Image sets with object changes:
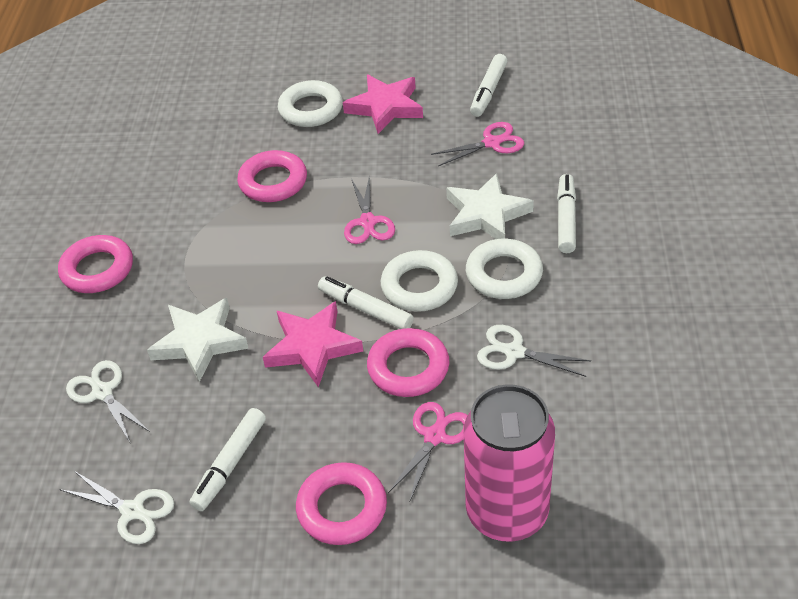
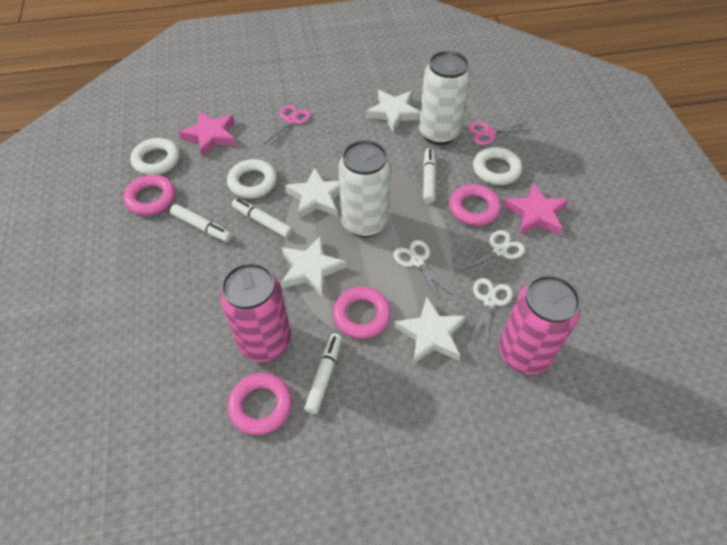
pink can: 1 -> 2
pink scissors: 3 -> 2
white can: 0 -> 2
white star: 2 -> 4

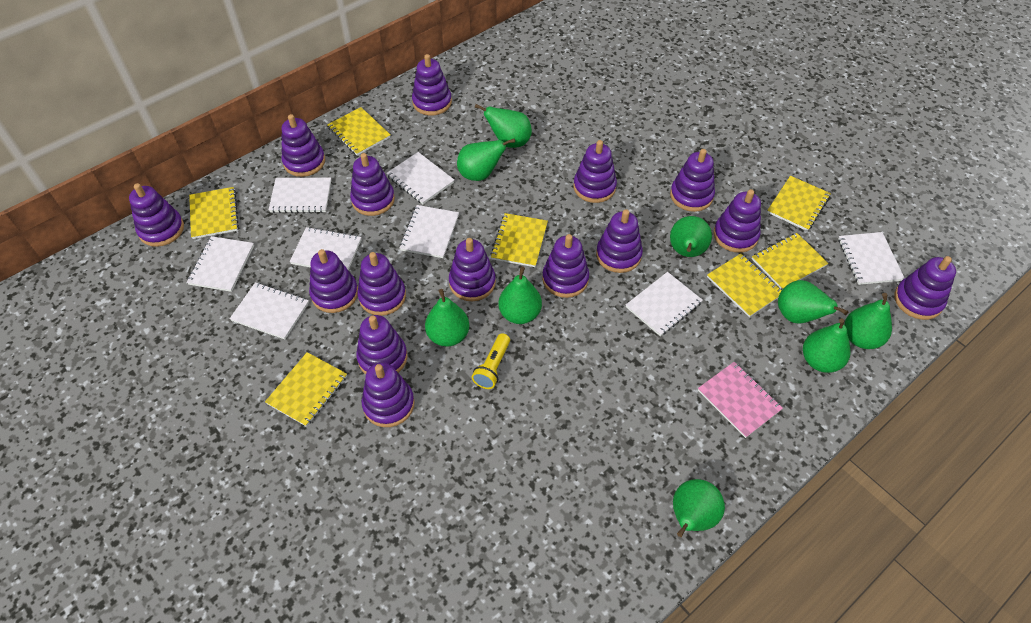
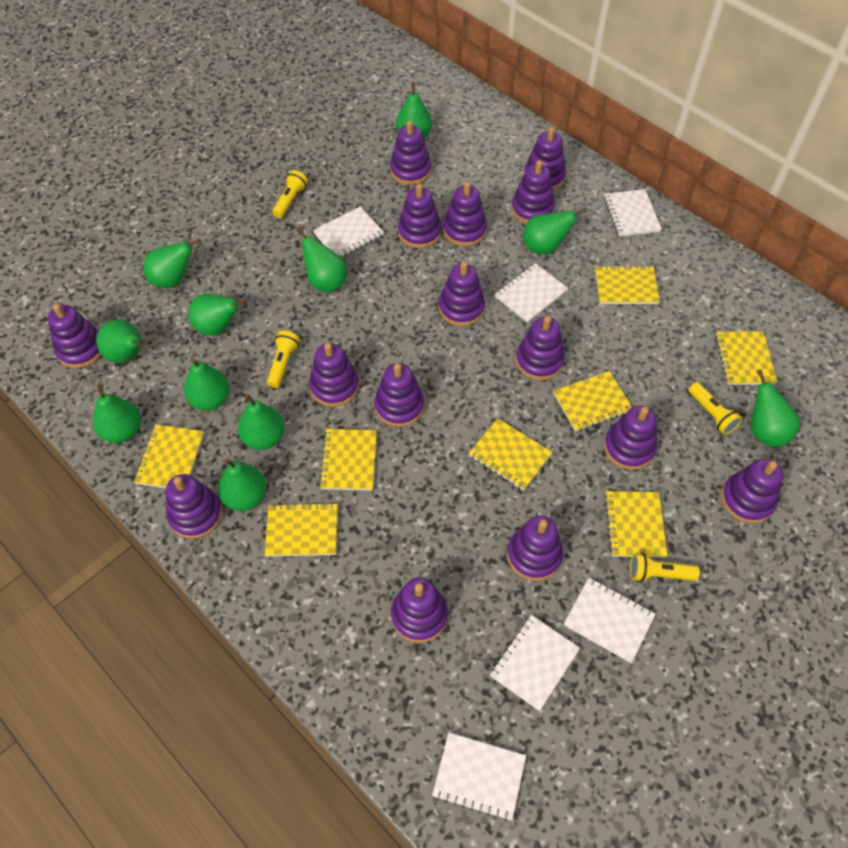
green pear: 9 -> 11
pink notebook: 1 -> 0
white notebook: 8 -> 6
yellow flashlight: 1 -> 4
yellow notebook: 7 -> 8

▶ [Exercise objective]: The answer must be the lines above from the line that contains "pink scissors: 3 -> 2" to the final line of the data, word for word, with no pictures.

▶ [Reply]:
pink scissors: 3 -> 2
white can: 0 -> 2
white star: 2 -> 4

green pear: 9 -> 11
pink notebook: 1 -> 0
white notebook: 8 -> 6
yellow flashlight: 1 -> 4
yellow notebook: 7 -> 8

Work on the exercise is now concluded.